Start of Record excerpts

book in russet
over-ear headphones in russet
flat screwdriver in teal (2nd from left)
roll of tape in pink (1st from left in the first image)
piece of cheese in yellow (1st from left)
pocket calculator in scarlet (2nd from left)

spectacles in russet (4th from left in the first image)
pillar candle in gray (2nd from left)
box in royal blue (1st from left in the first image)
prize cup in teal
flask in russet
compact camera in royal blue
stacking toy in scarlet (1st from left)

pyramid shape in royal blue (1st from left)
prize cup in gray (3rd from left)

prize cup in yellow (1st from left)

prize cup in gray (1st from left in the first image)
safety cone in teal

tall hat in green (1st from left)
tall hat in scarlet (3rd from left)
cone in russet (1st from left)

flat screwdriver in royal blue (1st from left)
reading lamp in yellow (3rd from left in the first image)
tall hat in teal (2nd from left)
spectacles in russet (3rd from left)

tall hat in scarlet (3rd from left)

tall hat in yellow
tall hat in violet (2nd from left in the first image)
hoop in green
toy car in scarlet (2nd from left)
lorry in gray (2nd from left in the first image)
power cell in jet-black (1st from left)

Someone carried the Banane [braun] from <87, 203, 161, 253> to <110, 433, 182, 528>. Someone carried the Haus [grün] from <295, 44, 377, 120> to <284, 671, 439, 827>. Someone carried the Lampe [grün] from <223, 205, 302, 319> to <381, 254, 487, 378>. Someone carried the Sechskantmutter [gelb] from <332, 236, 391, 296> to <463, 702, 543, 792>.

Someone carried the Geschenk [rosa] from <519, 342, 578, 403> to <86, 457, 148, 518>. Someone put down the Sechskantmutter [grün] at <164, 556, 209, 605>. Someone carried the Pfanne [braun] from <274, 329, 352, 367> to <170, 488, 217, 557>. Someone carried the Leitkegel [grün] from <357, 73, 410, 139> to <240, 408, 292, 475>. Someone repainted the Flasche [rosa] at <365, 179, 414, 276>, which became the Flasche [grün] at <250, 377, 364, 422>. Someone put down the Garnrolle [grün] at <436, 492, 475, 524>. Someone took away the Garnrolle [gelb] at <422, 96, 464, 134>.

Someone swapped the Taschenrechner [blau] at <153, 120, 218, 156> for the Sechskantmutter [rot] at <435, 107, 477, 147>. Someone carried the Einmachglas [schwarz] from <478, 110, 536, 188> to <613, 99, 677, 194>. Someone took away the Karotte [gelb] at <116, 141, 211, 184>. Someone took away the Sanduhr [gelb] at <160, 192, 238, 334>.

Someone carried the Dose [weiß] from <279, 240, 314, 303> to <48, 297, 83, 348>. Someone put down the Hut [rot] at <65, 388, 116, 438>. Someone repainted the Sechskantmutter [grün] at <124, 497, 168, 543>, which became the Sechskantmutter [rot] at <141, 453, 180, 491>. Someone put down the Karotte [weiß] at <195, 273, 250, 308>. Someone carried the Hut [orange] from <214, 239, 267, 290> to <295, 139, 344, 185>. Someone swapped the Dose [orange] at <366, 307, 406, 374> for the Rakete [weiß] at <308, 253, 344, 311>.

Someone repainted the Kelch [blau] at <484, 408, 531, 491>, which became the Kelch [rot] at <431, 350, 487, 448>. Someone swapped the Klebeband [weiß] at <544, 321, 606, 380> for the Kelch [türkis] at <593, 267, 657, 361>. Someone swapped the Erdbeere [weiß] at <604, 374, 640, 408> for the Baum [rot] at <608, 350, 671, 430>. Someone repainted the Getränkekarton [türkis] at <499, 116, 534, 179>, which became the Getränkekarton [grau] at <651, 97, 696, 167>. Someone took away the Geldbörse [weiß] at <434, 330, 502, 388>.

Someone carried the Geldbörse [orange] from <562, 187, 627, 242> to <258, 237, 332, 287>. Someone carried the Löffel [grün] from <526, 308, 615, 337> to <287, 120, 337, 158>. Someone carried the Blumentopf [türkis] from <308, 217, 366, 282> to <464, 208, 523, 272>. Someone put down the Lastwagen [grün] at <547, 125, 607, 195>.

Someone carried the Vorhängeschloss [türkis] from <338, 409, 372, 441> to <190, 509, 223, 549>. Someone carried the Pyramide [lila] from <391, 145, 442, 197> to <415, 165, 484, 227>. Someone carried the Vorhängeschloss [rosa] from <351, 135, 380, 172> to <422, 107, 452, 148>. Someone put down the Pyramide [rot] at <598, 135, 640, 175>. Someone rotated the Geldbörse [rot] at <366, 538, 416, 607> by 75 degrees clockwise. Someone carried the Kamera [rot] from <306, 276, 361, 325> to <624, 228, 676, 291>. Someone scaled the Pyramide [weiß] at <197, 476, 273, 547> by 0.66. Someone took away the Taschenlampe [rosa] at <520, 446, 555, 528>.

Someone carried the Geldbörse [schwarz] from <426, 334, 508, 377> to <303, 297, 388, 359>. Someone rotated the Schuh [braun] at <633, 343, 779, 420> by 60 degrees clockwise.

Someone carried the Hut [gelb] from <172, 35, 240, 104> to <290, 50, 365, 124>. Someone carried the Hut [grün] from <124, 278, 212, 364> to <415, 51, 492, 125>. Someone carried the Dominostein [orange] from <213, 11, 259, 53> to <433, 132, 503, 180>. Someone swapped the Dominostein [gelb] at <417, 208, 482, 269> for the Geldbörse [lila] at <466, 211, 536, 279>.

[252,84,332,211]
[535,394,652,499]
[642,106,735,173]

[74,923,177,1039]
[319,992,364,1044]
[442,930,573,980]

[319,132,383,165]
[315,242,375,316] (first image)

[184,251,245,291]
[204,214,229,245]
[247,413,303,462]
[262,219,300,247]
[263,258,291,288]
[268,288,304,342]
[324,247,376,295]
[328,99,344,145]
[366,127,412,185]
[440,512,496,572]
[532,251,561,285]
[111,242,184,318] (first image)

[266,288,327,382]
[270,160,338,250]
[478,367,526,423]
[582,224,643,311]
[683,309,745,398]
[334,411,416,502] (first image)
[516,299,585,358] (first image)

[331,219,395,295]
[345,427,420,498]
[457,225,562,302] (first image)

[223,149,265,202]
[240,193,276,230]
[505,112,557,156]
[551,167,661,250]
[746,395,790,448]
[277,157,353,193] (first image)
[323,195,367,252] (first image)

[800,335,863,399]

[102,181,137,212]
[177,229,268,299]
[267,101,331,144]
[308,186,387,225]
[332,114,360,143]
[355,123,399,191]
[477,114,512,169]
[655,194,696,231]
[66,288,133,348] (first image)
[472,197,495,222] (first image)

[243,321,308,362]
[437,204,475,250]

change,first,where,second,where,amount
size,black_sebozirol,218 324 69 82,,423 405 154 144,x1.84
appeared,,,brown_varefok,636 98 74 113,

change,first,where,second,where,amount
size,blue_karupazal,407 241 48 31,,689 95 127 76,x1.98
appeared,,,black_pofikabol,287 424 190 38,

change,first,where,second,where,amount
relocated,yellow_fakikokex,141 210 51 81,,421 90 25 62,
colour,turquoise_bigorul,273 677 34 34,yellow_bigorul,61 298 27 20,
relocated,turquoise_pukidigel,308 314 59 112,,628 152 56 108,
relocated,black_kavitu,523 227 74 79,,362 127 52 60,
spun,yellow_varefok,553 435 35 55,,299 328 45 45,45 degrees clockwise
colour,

End of Record excerpts

◆ **Work instructions**
Each of the lines from the one that contains "appeared,,,brown_varefok,636 98 74" through the last line of the data needs to be repeated exactly, with no others.

◆ **Answer to this problem**
appeared,,,brown_varefok,636 98 74 113,

change,first,where,second,where,amount
size,blue_karupazal,407 241 48 31,,689 95 127 76,x1.98
appeared,,,black_pofikabol,287 424 190 38,

change,first,where,second,where,amount
relocated,yellow_fakikokex,141 210 51 81,,421 90 25 62,
colour,turquoise_bigorul,273 677 34 34,yellow_bigorul,61 298 27 20,
relocated,turquoise_pukidigel,308 314 59 112,,628 152 56 108,
relocated,black_kavitu,523 227 74 79,,362 127 52 60,
spun,yellow_varefok,553 435 35 55,,299 328 45 45,45 degrees clockwise
colour,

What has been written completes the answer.